Could you filter the records below down to the lines that include the word "white"?

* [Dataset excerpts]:
--

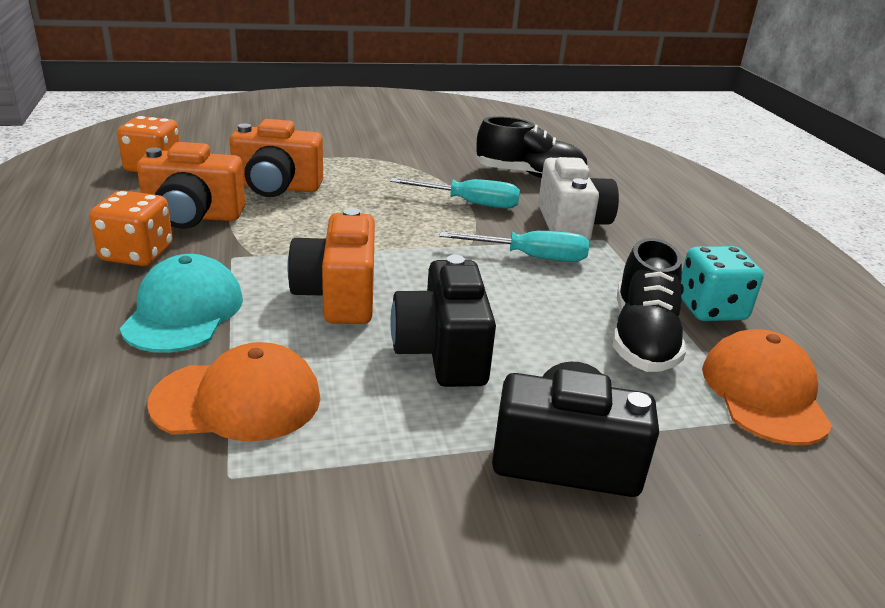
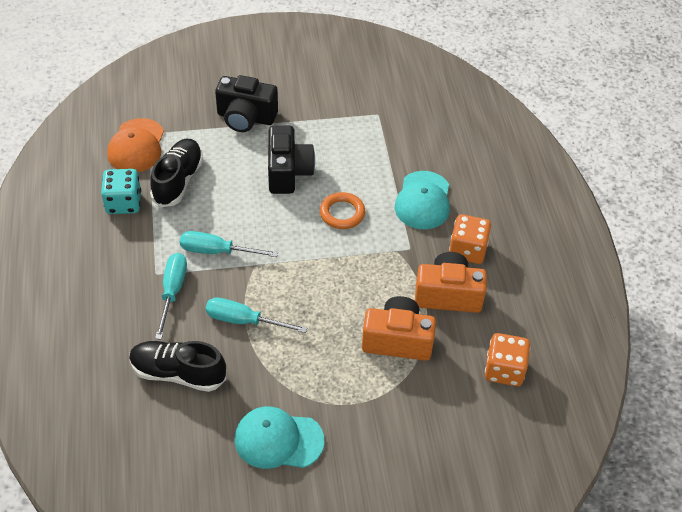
camera: 175 degrees left, 20 degrees up
orange cap [147,342,320,442] -> none
orange camera [288,208,375,324] -> orange ring [320,192,365,229]
white camera [538,157,619,242] -> turquoise screwdriver [155,253,187,340]
none -> turquoise cap [235,406,324,469]

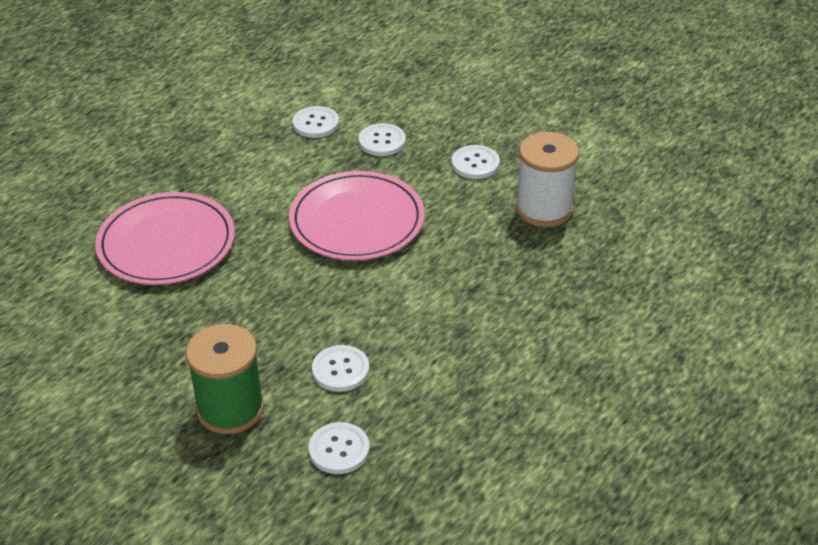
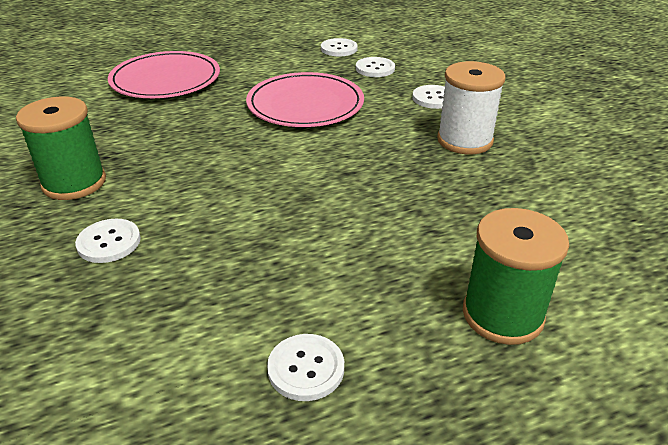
camera: 30 degrees right, 5 degrees down
white button [312,345,369,392] -> white button moved to [267,334,344,401]
none -> green spool [463,208,569,345]

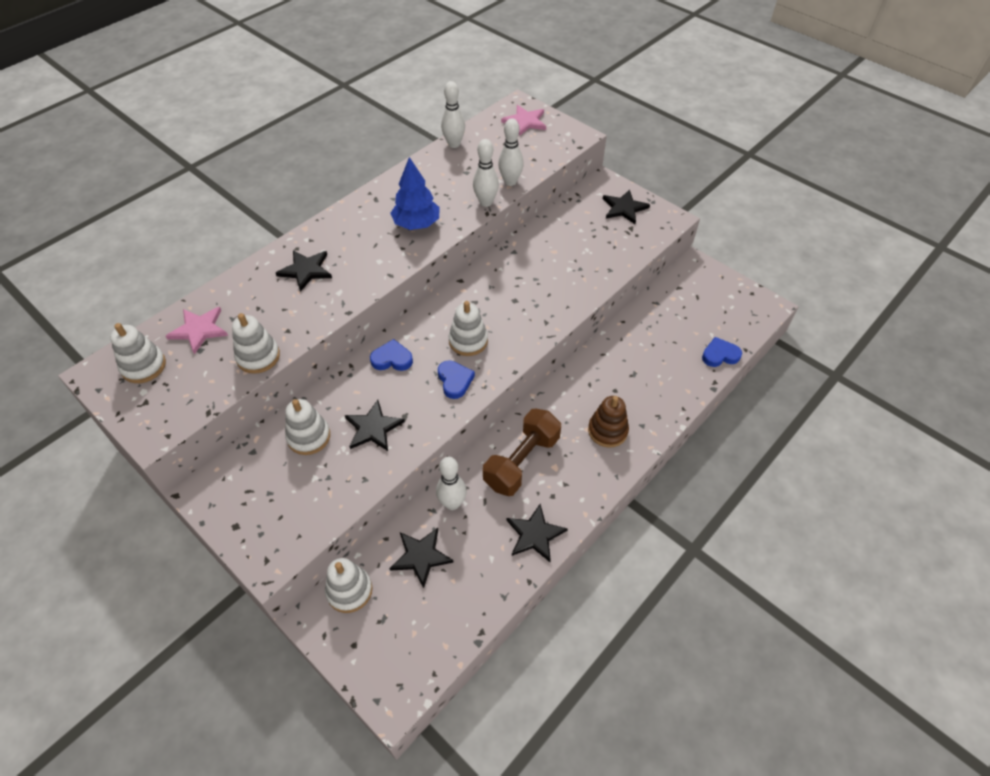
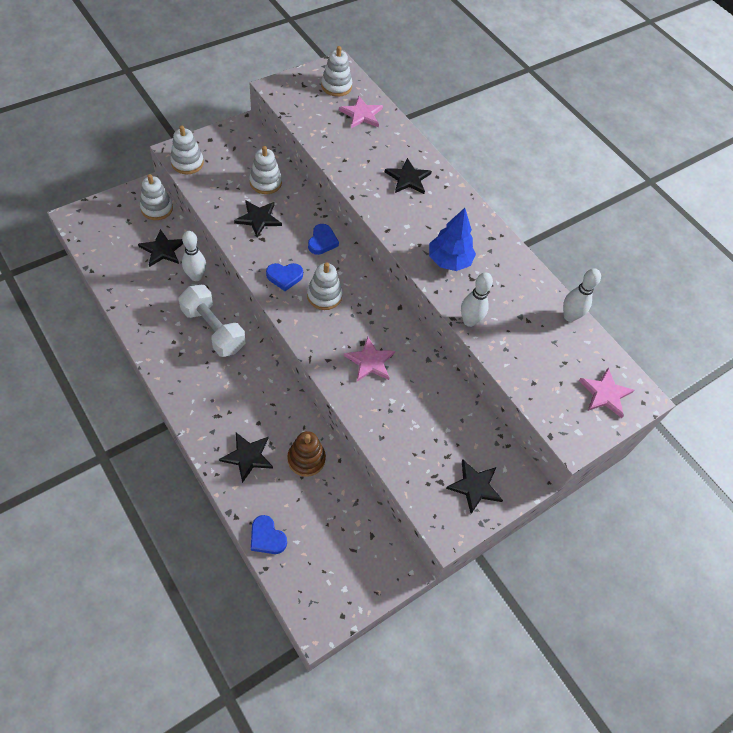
camera: 95 degrees right, 5 degrees up
white stacking toy [232,313,280,374] -> white stacking toy moved to [170,125,204,174]
brown dumbbell [483,408,561,496] -> white dumbbell [178,285,246,357]
white bowling pin [498,118,524,186] -> none
black star [506,504,568,562] -> black star moved to [219,433,273,483]
brown stacking toy [588,396,629,448] -> brown stacking toy moved to [288,431,326,477]
blue heart [702,337,742,367] -> blue heart turned 135 degrees clockwise [251,515,287,554]
none -> pink star [344,337,395,381]

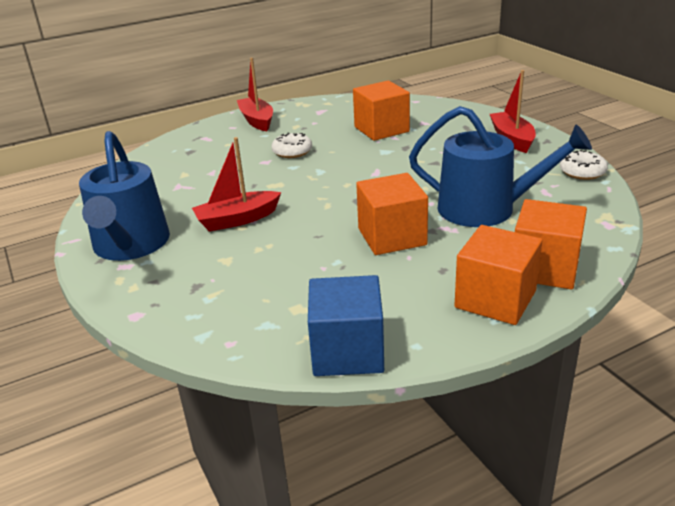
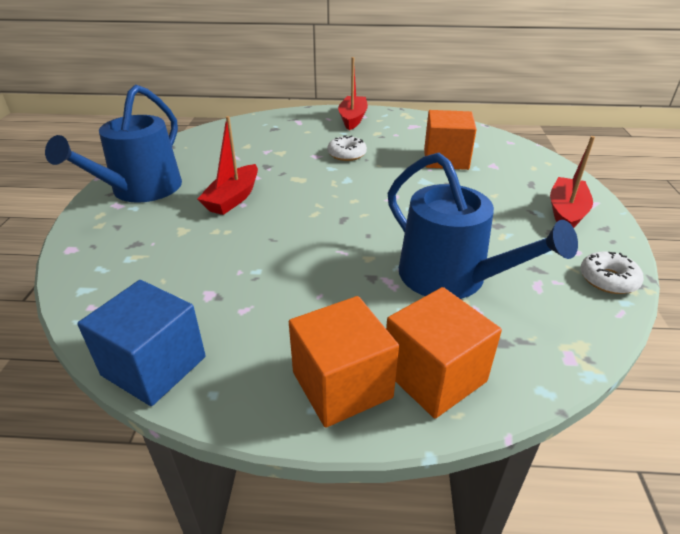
camera: 30 degrees right, 5 degrees up
red boat [192,137,281,232] -> red boat turned 75 degrees counterclockwise [198,116,258,215]
orange cube [356,173,428,255] -> none

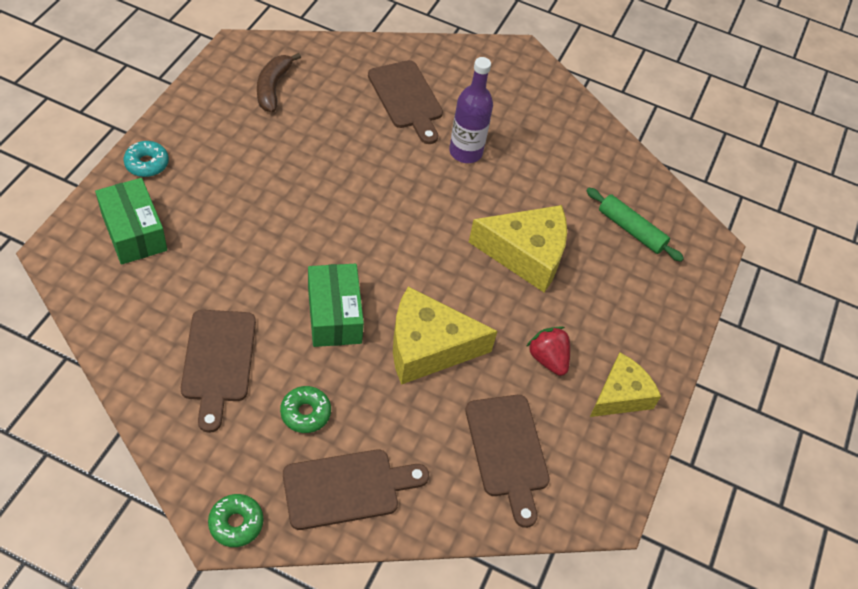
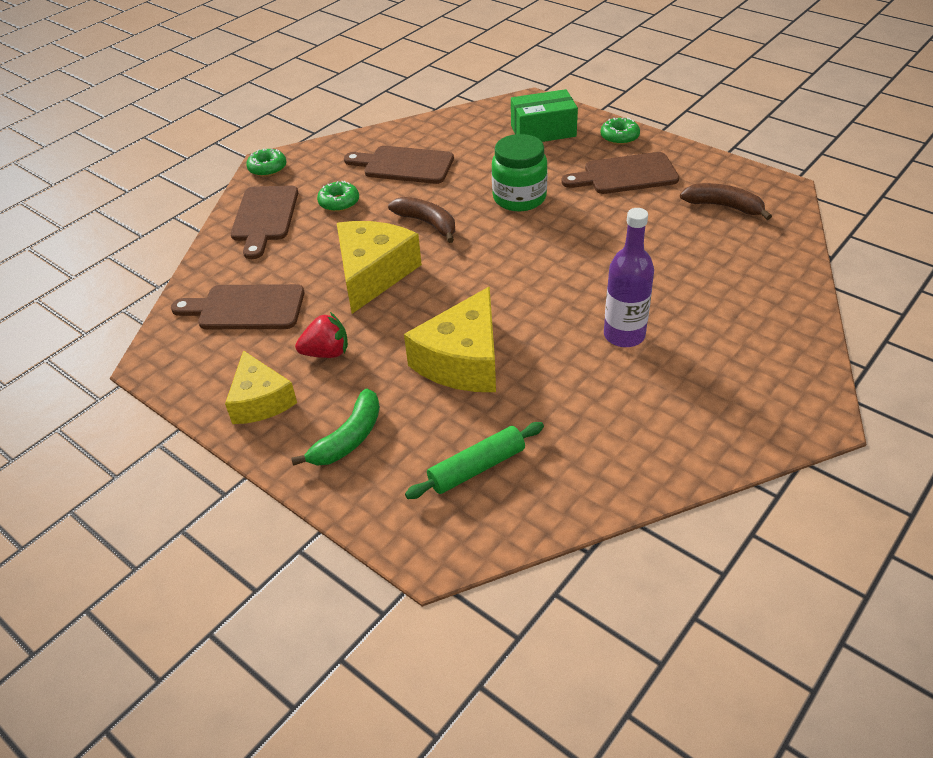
camera: 115 degrees right, 10 degrees down
turquoise donut [123,141,169,177] -> green donut [601,117,640,145]
green box [308,264,364,347] -> brown banana [388,197,455,243]
brown cutting board [368,60,443,144] -> brown cutting board moved to [561,152,679,194]
none -> green banana [291,389,380,466]
none -> green jar [492,134,548,211]

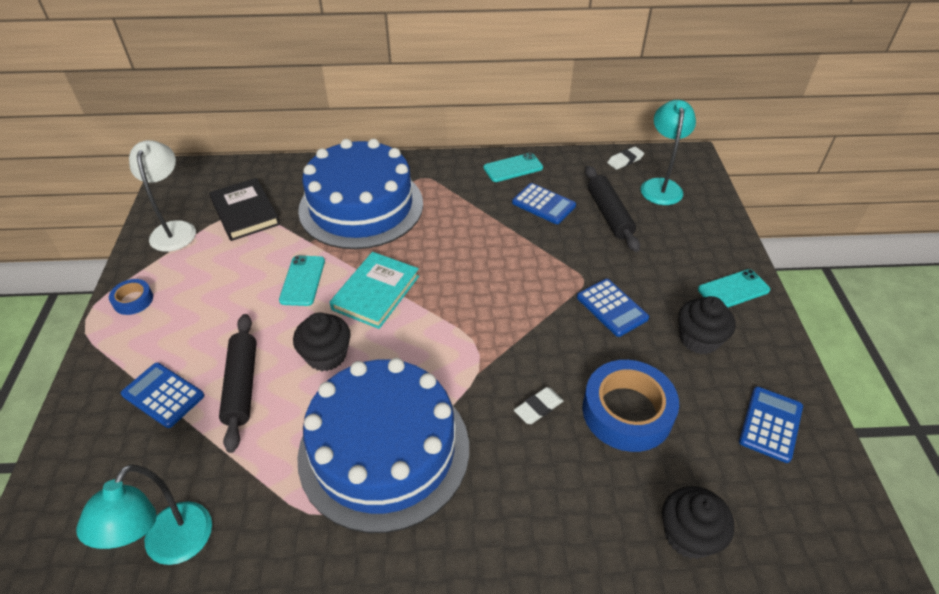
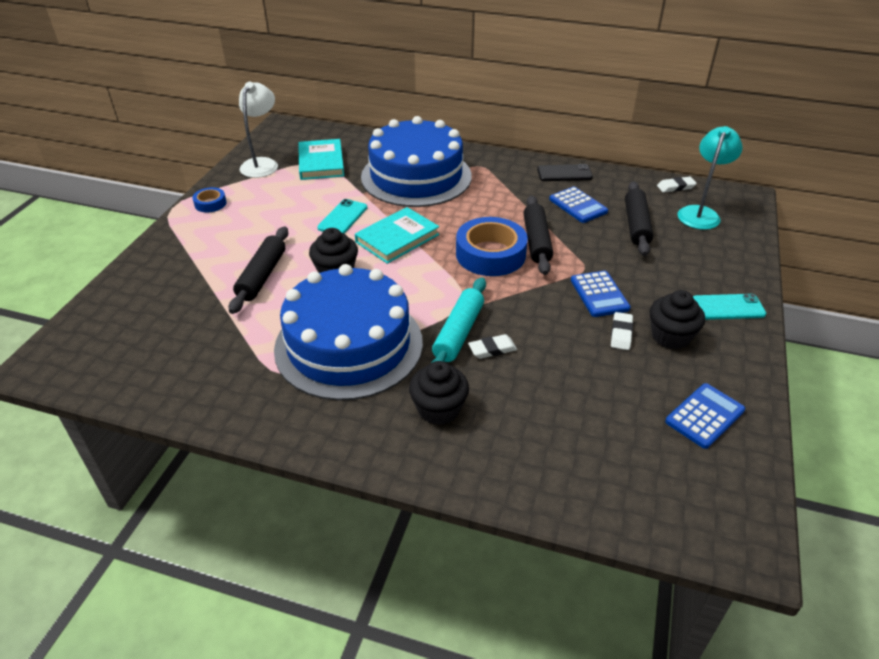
camera: 20 degrees right, 5 degrees down
turquoise lamp [76,465,212,565] -> none
blue calculator [121,363,204,428] -> none
black book [209,178,280,241] -> turquoise book [298,139,344,180]
turquoise phone [484,153,543,182] -> black phone [537,164,593,181]
blue tape [582,360,679,452] -> blue tape moved to [456,217,528,276]
black cupcake [662,486,734,559] -> black cupcake moved to [409,361,469,425]
none -> turquoise rolling pin [430,277,486,364]
none -> black rolling pin [524,196,553,275]
none -> white eraser [611,312,633,350]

--

* [SOLUTION TO THIS PROBLEM]:
white camera [538,157,619,242] -> turquoise screwdriver [155,253,187,340]
white button [312,345,369,392] -> white button moved to [267,334,344,401]
white stacking toy [232,313,280,374] -> white stacking toy moved to [170,125,204,174]
brown dumbbell [483,408,561,496] -> white dumbbell [178,285,246,357]
white bowling pin [498,118,524,186] -> none
none -> white eraser [611,312,633,350]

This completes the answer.